§ **DIRECTIVE**
Transcribe the records below exactly, from their first line through the line containing "orange cutting board [719,345,777,382]". Omit every line after it.

━━━ DATA FOR REVIEW ━━━

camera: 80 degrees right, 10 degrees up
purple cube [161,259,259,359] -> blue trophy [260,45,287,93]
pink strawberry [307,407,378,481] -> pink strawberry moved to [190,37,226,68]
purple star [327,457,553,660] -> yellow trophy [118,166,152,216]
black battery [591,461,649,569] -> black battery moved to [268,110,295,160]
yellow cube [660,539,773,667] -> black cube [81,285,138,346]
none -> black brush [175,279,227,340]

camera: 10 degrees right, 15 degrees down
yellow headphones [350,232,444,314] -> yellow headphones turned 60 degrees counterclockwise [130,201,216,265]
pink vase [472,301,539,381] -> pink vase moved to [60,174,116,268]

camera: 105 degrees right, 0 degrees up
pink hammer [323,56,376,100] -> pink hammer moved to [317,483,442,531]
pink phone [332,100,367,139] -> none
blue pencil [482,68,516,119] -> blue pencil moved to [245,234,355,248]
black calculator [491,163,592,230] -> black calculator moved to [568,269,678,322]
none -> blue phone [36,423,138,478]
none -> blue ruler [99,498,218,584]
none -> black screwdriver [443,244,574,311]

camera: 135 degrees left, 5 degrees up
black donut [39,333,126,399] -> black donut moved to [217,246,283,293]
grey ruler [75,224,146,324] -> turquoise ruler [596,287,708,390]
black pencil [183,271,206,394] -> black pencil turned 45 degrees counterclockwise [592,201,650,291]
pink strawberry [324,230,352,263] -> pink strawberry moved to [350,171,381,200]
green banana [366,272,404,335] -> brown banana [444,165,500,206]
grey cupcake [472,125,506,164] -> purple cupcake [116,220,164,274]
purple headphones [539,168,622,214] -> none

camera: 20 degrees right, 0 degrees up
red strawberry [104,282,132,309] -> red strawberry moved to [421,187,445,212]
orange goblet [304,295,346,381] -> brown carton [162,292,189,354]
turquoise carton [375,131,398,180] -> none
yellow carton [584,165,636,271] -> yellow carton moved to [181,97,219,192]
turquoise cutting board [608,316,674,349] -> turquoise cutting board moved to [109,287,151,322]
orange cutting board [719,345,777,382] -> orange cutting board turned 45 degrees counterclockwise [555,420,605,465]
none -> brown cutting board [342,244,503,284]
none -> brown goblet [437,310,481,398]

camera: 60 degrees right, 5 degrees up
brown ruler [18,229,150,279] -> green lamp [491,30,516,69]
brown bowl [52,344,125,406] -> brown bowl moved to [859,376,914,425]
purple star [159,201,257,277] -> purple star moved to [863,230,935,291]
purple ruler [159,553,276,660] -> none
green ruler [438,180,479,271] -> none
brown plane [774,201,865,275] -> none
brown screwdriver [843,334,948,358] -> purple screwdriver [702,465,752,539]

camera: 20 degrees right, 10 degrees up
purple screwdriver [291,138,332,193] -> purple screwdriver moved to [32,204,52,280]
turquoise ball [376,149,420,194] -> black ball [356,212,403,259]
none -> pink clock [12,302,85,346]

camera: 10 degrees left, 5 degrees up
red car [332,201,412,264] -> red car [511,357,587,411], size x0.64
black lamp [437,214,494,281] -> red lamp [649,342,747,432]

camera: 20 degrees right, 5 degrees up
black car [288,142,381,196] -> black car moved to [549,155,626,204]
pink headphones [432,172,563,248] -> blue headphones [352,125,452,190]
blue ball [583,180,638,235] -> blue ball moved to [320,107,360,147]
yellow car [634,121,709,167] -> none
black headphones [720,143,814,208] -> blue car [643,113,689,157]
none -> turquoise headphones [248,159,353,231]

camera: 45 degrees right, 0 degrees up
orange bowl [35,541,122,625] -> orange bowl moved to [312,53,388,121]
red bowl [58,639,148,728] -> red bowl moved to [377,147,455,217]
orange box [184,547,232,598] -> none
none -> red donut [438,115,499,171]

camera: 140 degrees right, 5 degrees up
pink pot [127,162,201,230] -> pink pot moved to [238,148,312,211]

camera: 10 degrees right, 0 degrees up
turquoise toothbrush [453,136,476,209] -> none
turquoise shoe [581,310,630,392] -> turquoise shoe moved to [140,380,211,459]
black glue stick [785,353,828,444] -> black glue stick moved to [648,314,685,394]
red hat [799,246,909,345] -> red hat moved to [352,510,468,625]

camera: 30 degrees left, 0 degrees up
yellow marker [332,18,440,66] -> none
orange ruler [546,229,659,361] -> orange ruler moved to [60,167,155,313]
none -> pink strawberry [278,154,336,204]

━━━

§ **ANSWER SPACE**
camera: 80 degrees right, 10 degrees up
purple cube [161,259,259,359] -> blue trophy [260,45,287,93]
pink strawberry [307,407,378,481] -> pink strawberry moved to [190,37,226,68]
purple star [327,457,553,660] -> yellow trophy [118,166,152,216]
black battery [591,461,649,569] -> black battery moved to [268,110,295,160]
yellow cube [660,539,773,667] -> black cube [81,285,138,346]
none -> black brush [175,279,227,340]

camera: 10 degrees right, 15 degrees down
yellow headphones [350,232,444,314] -> yellow headphones turned 60 degrees counterclockwise [130,201,216,265]
pink vase [472,301,539,381] -> pink vase moved to [60,174,116,268]

camera: 105 degrees right, 0 degrees up
pink hammer [323,56,376,100] -> pink hammer moved to [317,483,442,531]
pink phone [332,100,367,139] -> none
blue pencil [482,68,516,119] -> blue pencil moved to [245,234,355,248]
black calculator [491,163,592,230] -> black calculator moved to [568,269,678,322]
none -> blue phone [36,423,138,478]
none -> blue ruler [99,498,218,584]
none -> black screwdriver [443,244,574,311]

camera: 135 degrees left, 5 degrees up
black donut [39,333,126,399] -> black donut moved to [217,246,283,293]
grey ruler [75,224,146,324] -> turquoise ruler [596,287,708,390]
black pencil [183,271,206,394] -> black pencil turned 45 degrees counterclockwise [592,201,650,291]
pink strawberry [324,230,352,263] -> pink strawberry moved to [350,171,381,200]
green banana [366,272,404,335] -> brown banana [444,165,500,206]
grey cupcake [472,125,506,164] -> purple cupcake [116,220,164,274]
purple headphones [539,168,622,214] -> none

camera: 20 degrees right, 0 degrees up
red strawberry [104,282,132,309] -> red strawberry moved to [421,187,445,212]
orange goblet [304,295,346,381] -> brown carton [162,292,189,354]
turquoise carton [375,131,398,180] -> none
yellow carton [584,165,636,271] -> yellow carton moved to [181,97,219,192]
turquoise cutting board [608,316,674,349] -> turquoise cutting board moved to [109,287,151,322]
orange cutting board [719,345,777,382] -> orange cutting board turned 45 degrees counterclockwise [555,420,605,465]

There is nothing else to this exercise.